## [Required action]
Within the records below, reproduce without change the lines from the line that has "orange house: 4 -> 9" through the line that has "white screwdriver: 3 -> 1", and only those.

(Source records)

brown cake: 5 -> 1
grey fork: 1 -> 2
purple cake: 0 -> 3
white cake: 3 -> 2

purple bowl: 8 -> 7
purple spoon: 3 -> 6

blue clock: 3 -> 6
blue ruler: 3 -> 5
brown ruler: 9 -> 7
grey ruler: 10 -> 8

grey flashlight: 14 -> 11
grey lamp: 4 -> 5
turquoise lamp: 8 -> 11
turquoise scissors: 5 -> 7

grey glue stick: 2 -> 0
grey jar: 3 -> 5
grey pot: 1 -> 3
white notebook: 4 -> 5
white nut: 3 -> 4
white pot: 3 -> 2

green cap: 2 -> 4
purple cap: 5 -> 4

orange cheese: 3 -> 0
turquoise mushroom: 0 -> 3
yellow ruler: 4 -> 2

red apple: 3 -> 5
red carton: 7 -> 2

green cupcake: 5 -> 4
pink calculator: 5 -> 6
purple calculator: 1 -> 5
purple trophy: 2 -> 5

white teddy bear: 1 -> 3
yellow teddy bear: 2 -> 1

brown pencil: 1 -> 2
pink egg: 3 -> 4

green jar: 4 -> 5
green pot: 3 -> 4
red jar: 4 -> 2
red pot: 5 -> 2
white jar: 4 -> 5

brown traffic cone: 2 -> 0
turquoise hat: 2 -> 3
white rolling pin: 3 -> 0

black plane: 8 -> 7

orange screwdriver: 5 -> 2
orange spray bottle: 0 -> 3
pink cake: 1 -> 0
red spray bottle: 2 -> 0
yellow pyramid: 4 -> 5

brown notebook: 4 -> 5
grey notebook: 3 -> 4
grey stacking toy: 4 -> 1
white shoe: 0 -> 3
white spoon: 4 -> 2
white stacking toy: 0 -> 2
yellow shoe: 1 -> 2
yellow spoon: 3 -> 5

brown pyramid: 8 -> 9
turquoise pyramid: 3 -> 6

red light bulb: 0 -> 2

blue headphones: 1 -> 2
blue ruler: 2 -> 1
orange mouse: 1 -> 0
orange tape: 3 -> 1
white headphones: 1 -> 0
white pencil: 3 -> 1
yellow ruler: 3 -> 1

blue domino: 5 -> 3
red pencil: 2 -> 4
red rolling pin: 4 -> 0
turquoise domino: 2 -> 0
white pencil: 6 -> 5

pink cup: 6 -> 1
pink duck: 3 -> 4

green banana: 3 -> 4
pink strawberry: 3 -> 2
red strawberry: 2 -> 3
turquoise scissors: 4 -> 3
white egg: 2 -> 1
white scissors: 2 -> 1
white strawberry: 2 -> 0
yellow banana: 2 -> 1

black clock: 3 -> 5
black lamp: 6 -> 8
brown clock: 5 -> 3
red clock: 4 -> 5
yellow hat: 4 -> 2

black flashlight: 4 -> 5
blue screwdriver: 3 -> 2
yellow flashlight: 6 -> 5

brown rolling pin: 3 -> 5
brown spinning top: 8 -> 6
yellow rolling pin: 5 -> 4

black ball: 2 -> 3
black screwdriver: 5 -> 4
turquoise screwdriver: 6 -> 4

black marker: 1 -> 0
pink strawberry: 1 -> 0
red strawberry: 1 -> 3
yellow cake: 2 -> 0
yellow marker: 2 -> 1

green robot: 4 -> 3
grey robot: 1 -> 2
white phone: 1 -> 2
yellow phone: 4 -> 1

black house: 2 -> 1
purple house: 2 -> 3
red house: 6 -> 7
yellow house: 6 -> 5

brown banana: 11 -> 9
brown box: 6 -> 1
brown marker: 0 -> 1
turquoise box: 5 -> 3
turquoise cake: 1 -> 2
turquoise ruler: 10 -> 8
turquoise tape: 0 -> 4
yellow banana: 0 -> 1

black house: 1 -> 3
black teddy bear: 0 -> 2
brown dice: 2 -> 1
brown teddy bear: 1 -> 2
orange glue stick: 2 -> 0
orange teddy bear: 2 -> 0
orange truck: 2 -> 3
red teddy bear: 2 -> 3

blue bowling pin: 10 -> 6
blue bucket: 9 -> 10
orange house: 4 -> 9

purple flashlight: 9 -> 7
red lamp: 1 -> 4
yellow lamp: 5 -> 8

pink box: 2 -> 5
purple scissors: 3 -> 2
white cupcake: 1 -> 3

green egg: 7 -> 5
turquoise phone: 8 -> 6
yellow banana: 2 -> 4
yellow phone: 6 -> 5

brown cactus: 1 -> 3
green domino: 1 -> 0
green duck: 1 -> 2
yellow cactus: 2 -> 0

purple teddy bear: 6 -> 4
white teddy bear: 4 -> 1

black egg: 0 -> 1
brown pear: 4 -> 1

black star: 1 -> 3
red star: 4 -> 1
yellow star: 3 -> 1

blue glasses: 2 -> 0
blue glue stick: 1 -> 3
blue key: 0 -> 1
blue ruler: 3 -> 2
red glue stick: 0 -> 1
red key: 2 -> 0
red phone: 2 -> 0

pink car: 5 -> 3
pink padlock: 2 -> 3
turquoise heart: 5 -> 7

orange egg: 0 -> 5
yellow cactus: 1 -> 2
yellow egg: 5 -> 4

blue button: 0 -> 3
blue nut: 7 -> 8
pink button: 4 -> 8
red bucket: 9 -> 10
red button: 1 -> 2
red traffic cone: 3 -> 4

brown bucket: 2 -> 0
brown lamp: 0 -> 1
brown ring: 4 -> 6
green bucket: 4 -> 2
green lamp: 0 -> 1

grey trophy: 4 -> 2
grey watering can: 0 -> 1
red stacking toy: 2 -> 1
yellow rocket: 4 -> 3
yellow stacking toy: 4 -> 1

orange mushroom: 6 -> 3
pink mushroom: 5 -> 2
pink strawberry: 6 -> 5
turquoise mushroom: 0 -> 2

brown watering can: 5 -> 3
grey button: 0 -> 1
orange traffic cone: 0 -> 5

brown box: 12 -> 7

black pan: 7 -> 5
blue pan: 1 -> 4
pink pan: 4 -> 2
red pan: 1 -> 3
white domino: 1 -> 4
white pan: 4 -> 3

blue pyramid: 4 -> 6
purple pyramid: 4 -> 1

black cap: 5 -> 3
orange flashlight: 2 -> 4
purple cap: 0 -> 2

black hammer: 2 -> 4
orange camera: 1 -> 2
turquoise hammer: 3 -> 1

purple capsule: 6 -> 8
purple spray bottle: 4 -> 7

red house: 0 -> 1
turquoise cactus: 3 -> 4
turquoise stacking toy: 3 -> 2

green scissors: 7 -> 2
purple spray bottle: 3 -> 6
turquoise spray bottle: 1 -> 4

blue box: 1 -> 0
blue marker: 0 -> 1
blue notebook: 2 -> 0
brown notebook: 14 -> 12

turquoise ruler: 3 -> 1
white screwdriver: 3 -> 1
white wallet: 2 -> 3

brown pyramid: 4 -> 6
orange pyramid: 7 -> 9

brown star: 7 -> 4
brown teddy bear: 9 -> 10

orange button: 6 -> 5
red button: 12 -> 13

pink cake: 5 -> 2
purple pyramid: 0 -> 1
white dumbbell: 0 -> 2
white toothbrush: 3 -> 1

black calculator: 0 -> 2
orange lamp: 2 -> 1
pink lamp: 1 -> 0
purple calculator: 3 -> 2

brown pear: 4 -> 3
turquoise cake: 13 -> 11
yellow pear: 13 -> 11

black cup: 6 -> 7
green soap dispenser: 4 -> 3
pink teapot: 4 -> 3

(End Source records)

## [Answer space]
orange house: 4 -> 9

purple flashlight: 9 -> 7
red lamp: 1 -> 4
yellow lamp: 5 -> 8

pink box: 2 -> 5
purple scissors: 3 -> 2
white cupcake: 1 -> 3

green egg: 7 -> 5
turquoise phone: 8 -> 6
yellow banana: 2 -> 4
yellow phone: 6 -> 5

brown cactus: 1 -> 3
green domino: 1 -> 0
green duck: 1 -> 2
yellow cactus: 2 -> 0

purple teddy bear: 6 -> 4
white teddy bear: 4 -> 1

black egg: 0 -> 1
brown pear: 4 -> 1

black star: 1 -> 3
red star: 4 -> 1
yellow star: 3 -> 1

blue glasses: 2 -> 0
blue glue stick: 1 -> 3
blue key: 0 -> 1
blue ruler: 3 -> 2
red glue stick: 0 -> 1
red key: 2 -> 0
red phone: 2 -> 0

pink car: 5 -> 3
pink padlock: 2 -> 3
turquoise heart: 5 -> 7

orange egg: 0 -> 5
yellow cactus: 1 -> 2
yellow egg: 5 -> 4

blue button: 0 -> 3
blue nut: 7 -> 8
pink button: 4 -> 8
red bucket: 9 -> 10
red button: 1 -> 2
red traffic cone: 3 -> 4

brown bucket: 2 -> 0
brown lamp: 0 -> 1
brown ring: 4 -> 6
green bucket: 4 -> 2
green lamp: 0 -> 1

grey trophy: 4 -> 2
grey watering can: 0 -> 1
red stacking toy: 2 -> 1
yellow rocket: 4 -> 3
yellow stacking toy: 4 -> 1

orange mushroom: 6 -> 3
pink mushroom: 5 -> 2
pink strawberry: 6 -> 5
turquoise mushroom: 0 -> 2

brown watering can: 5 -> 3
grey button: 0 -> 1
orange traffic cone: 0 -> 5

brown box: 12 -> 7

black pan: 7 -> 5
blue pan: 1 -> 4
pink pan: 4 -> 2
red pan: 1 -> 3
white domino: 1 -> 4
white pan: 4 -> 3

blue pyramid: 4 -> 6
purple pyramid: 4 -> 1

black cap: 5 -> 3
orange flashlight: 2 -> 4
purple cap: 0 -> 2

black hammer: 2 -> 4
orange camera: 1 -> 2
turquoise hammer: 3 -> 1

purple capsule: 6 -> 8
purple spray bottle: 4 -> 7

red house: 0 -> 1
turquoise cactus: 3 -> 4
turquoise stacking toy: 3 -> 2

green scissors: 7 -> 2
purple spray bottle: 3 -> 6
turquoise spray bottle: 1 -> 4

blue box: 1 -> 0
blue marker: 0 -> 1
blue notebook: 2 -> 0
brown notebook: 14 -> 12

turquoise ruler: 3 -> 1
white screwdriver: 3 -> 1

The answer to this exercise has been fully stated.